= Assigned task =
Omit each picture as you copy the entries exactly.

Extracted records section start

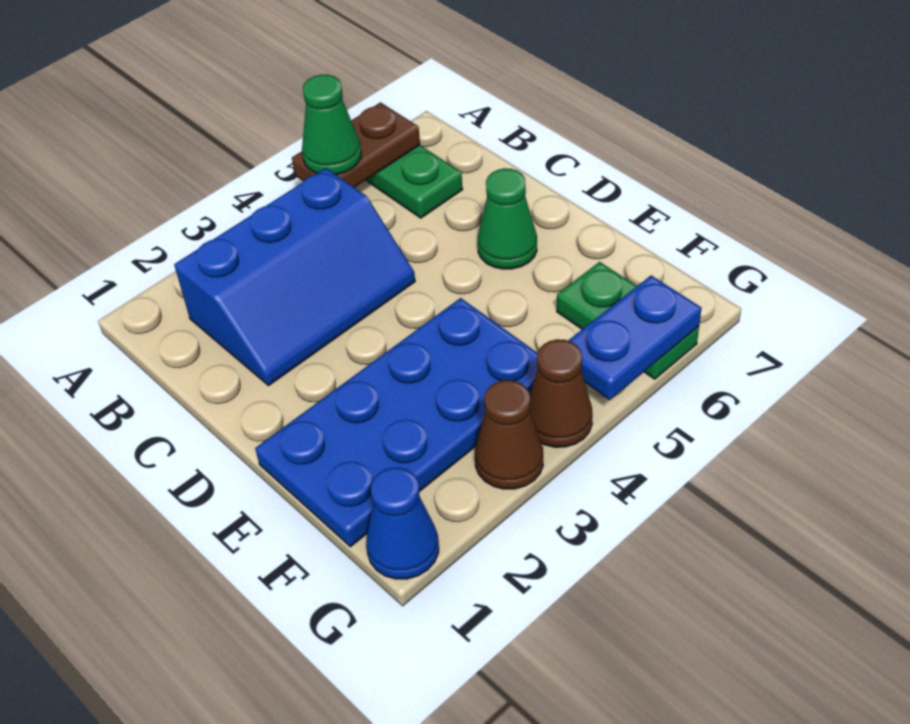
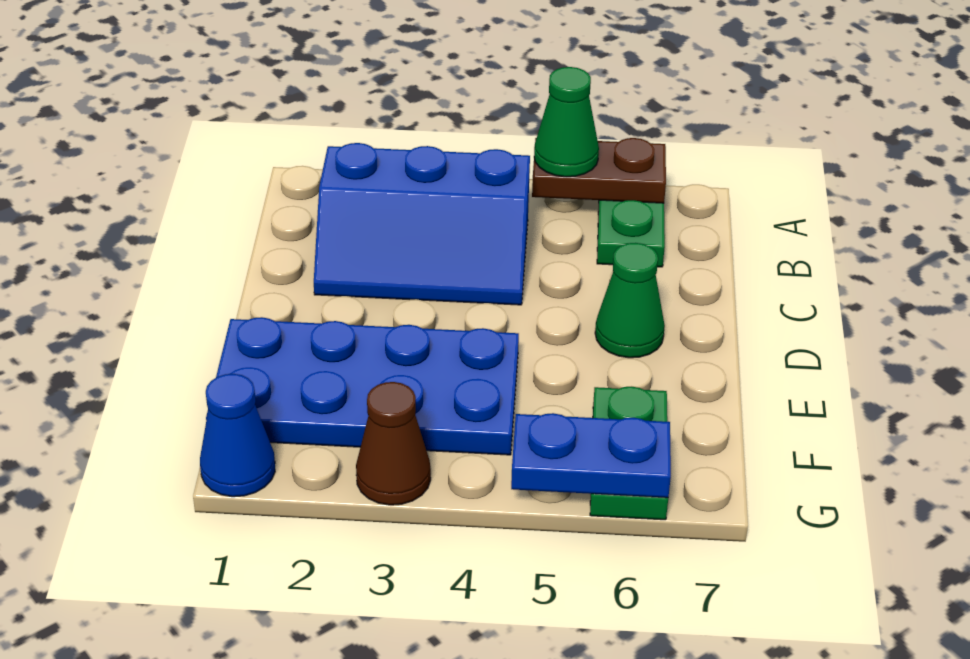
brown cone G4 level 1 -> none

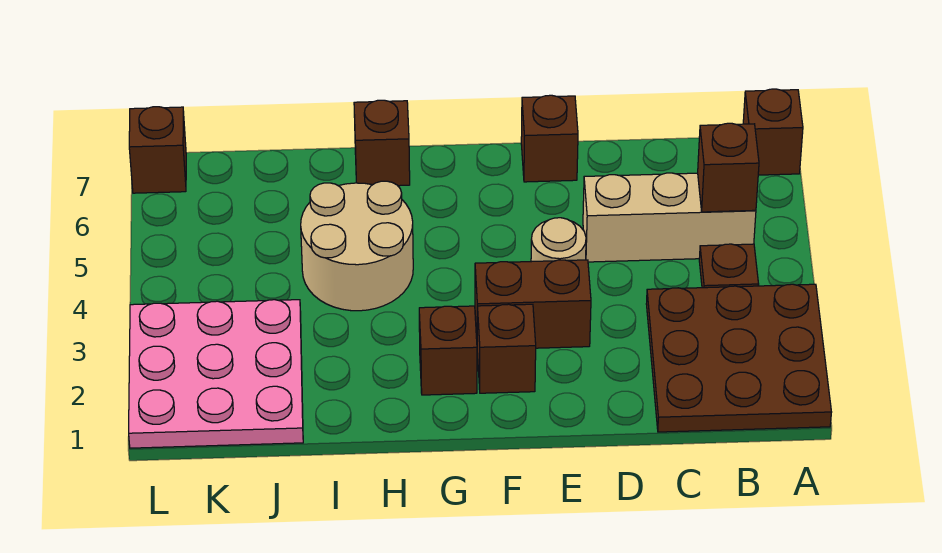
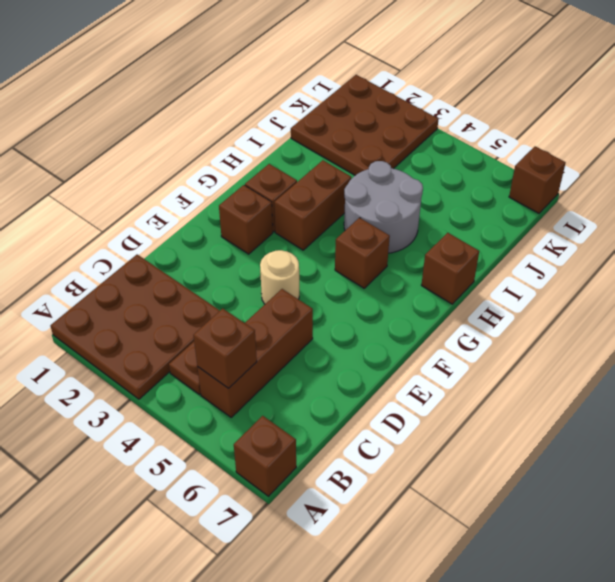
tan brick B5:D5 level 1 -> brown brick B5:D5 level 1
brown brick E3:F3 level 1 -> brown brick G3:H3 level 1
brown brick E7 level 1 -> brown brick G5 level 1
tan round brick H4:I5 level 1 -> grey round brick H4:I5 level 1
pink plate J1:L3 level 1 -> brown plate J1:L3 level 1

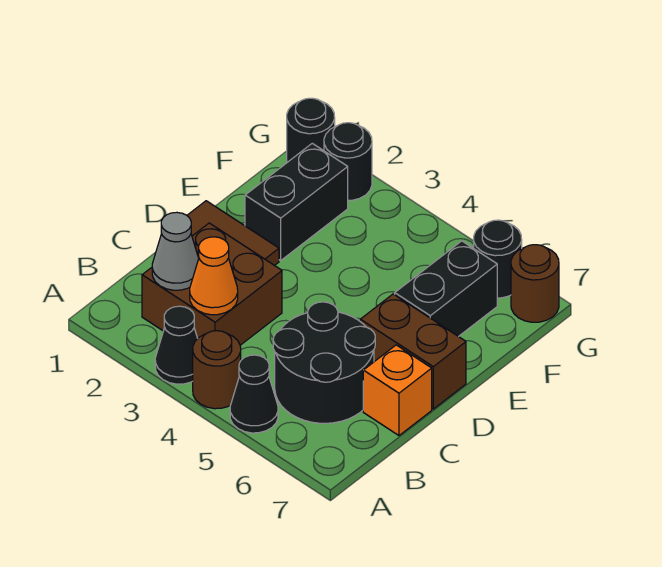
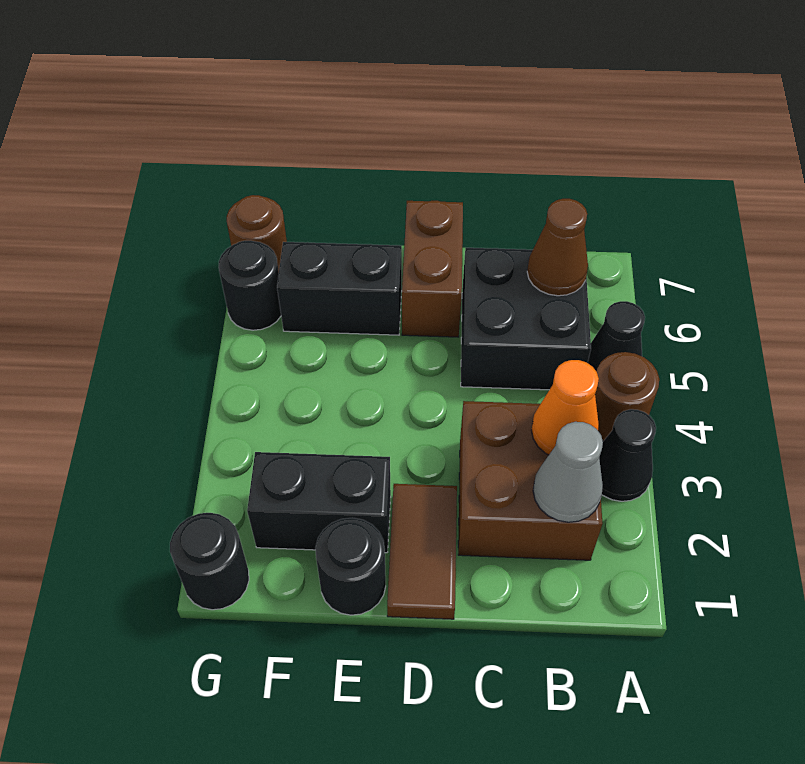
black round brick B5:C6 level 1 -> black brick B5:C6 level 1
none -> brown cone B6 level 2
orange brick C7 level 1 -> none
black round brick G2 level 1 -> black round brick E1 level 1

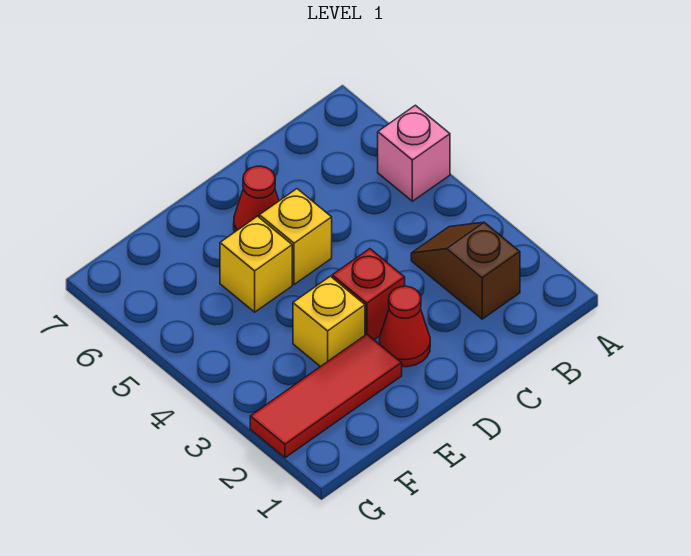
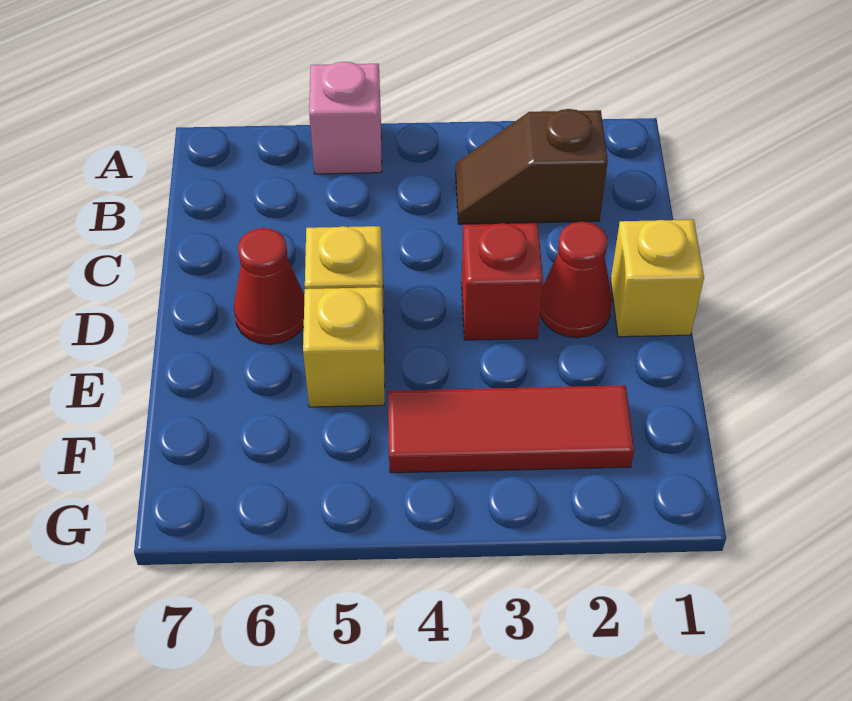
red tile E2:G2 level 1 -> red tile F2:F4 level 1
yellow brick E3 level 1 -> yellow brick D1 level 1

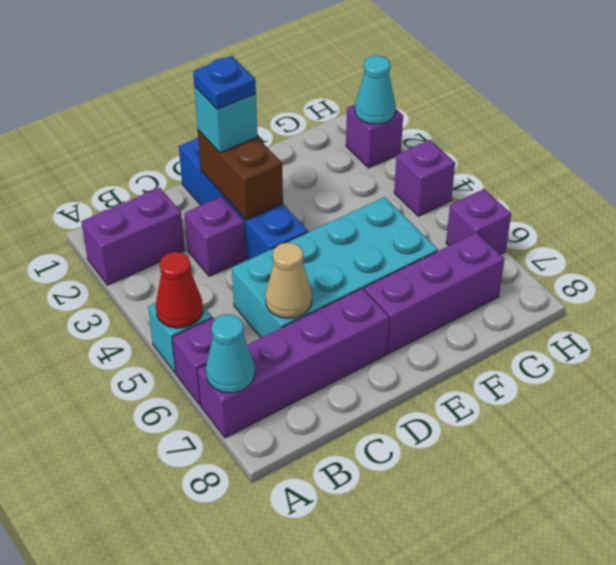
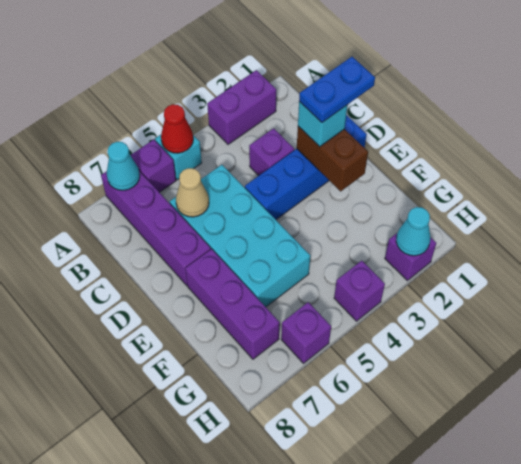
purple brick A2:B2 level 1 -> purple brick A2:A3 level 1
brown brick D2:D3 level 2 -> brown brick D2:E2 level 2
blue plate D2 level 4 -> blue plate D1:D2 level 4

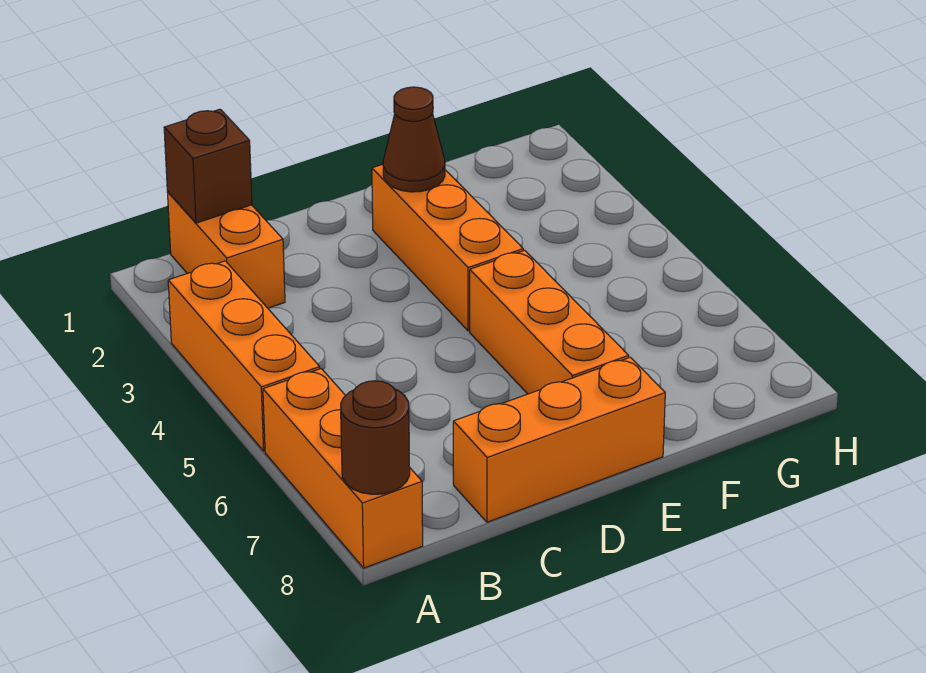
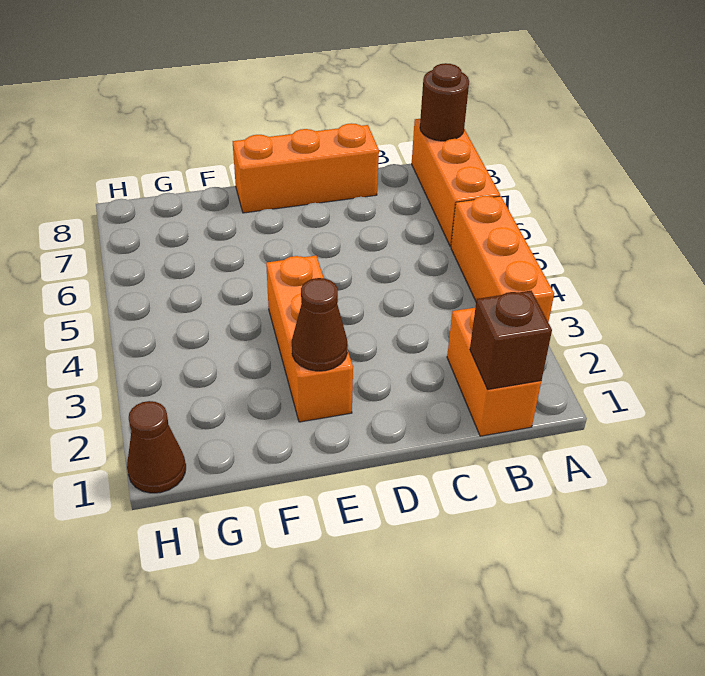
orange brick E5:E7 level 1 -> none
none -> brown cone H1 level 1

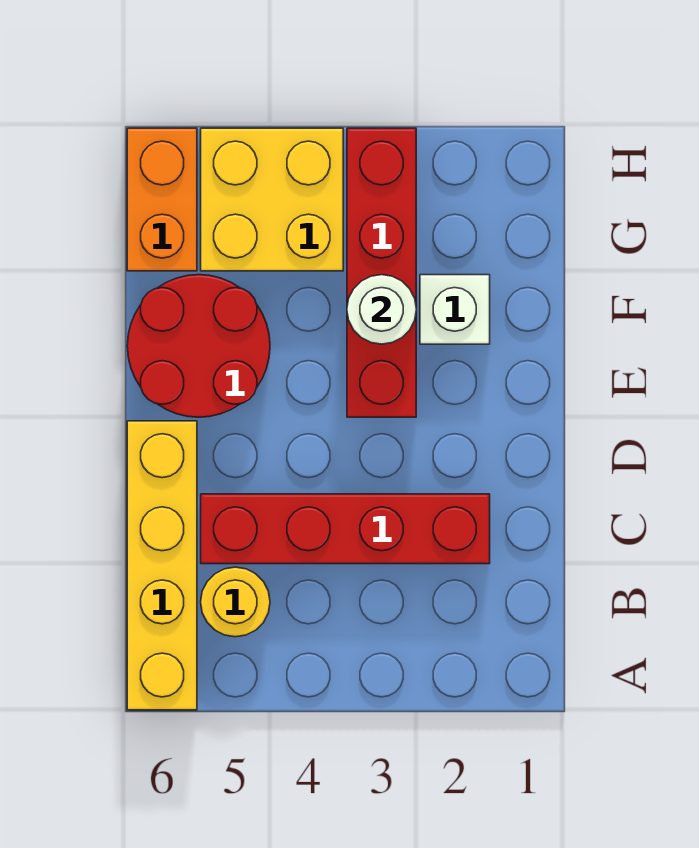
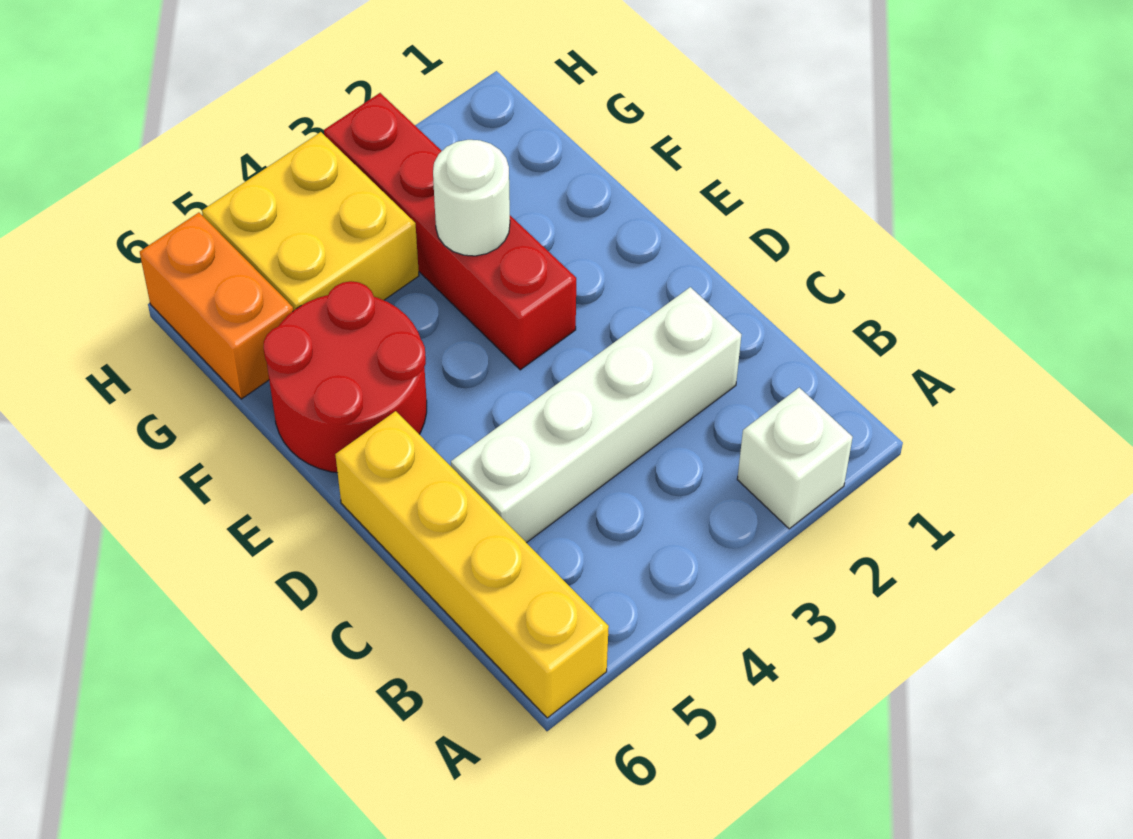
yellow round brick B5 level 1 -> none
red brick C2:C5 level 1 -> white brick C2:C5 level 1
white brick F2 level 1 -> white brick A2 level 1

Extracted records section end

= Written response =
brown cone G4 level 1 -> none

tan brick B5:D5 level 1 -> brown brick B5:D5 level 1
brown brick E3:F3 level 1 -> brown brick G3:H3 level 1
brown brick E7 level 1 -> brown brick G5 level 1
tan round brick H4:I5 level 1 -> grey round brick H4:I5 level 1
pink plate J1:L3 level 1 -> brown plate J1:L3 level 1

black round brick B5:C6 level 1 -> black brick B5:C6 level 1
none -> brown cone B6 level 2
orange brick C7 level 1 -> none
black round brick G2 level 1 -> black round brick E1 level 1

red tile E2:G2 level 1 -> red tile F2:F4 level 1
yellow brick E3 level 1 -> yellow brick D1 level 1

purple brick A2:B2 level 1 -> purple brick A2:A3 level 1
brown brick D2:D3 level 2 -> brown brick D2:E2 level 2
blue plate D2 level 4 -> blue plate D1:D2 level 4

orange brick E5:E7 level 1 -> none
none -> brown cone H1 level 1

yellow round brick B5 level 1 -> none
red brick C2:C5 level 1 -> white brick C2:C5 level 1
white brick F2 level 1 -> white brick A2 level 1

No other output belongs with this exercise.